Data for review section start

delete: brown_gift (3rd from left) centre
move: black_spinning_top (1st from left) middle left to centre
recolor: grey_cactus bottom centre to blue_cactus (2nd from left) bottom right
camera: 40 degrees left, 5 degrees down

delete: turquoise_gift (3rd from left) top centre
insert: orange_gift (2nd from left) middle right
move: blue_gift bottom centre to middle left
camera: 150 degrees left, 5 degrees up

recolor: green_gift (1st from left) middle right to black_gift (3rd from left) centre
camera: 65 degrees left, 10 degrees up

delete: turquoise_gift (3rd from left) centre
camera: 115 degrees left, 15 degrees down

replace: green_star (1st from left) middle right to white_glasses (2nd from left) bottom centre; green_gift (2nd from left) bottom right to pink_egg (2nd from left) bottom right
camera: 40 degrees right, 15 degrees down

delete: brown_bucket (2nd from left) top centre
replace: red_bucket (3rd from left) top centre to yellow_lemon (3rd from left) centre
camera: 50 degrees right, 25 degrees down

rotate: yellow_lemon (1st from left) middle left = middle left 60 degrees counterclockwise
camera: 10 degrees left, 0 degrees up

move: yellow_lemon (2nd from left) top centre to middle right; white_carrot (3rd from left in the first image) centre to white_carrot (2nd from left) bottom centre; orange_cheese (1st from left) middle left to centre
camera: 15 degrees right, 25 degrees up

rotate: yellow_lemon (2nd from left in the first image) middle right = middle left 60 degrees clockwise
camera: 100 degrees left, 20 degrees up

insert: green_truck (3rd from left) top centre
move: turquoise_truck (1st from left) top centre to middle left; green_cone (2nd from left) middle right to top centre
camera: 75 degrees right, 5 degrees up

Data for review section end

■ What you are asked to do: Exactly as written, output all of the entries.

■ Result:
delete: brown_gift (3rd from left) centre
move: black_spinning_top (1st from left) middle left to centre
recolor: grey_cactus bottom centre to blue_cactus (2nd from left) bottom right
camera: 40 degrees left, 5 degrees down

delete: turquoise_gift (3rd from left) top centre
insert: orange_gift (2nd from left) middle right
move: blue_gift bottom centre to middle left
camera: 150 degrees left, 5 degrees up

recolor: green_gift (1st from left) middle right to black_gift (3rd from left) centre
camera: 65 degrees left, 10 degrees up

delete: turquoise_gift (3rd from left) centre
camera: 115 degrees left, 15 degrees down

replace: green_star (1st from left) middle right to white_glasses (2nd from left) bottom centre; green_gift (2nd from left) bottom right to pink_egg (2nd from left) bottom right
camera: 40 degrees right, 15 degrees down

delete: brown_bucket (2nd from left) top centre
replace: red_bucket (3rd from left) top centre to yellow_lemon (3rd from left) centre
camera: 50 degrees right, 25 degrees down

rotate: yellow_lemon (1st from left) middle left = middle left 60 degrees counterclockwise
camera: 10 degrees left, 0 degrees up

move: yellow_lemon (2nd from left) top centre to middle right; white_carrot (3rd from left in the first image) centre to white_carrot (2nd from left) bottom centre; orange_cheese (1st from left) middle left to centre
camera: 15 degrees right, 25 degrees up

rotate: yellow_lemon (2nd from left in the first image) middle right = middle left 60 degrees clockwise
camera: 100 degrees left, 20 degrees up

insert: green_truck (3rd from left) top centre
move: turquoise_truck (1st from left) top centre to middle left; green_cone (2nd from left) middle right to top centre
camera: 75 degrees right, 5 degrees up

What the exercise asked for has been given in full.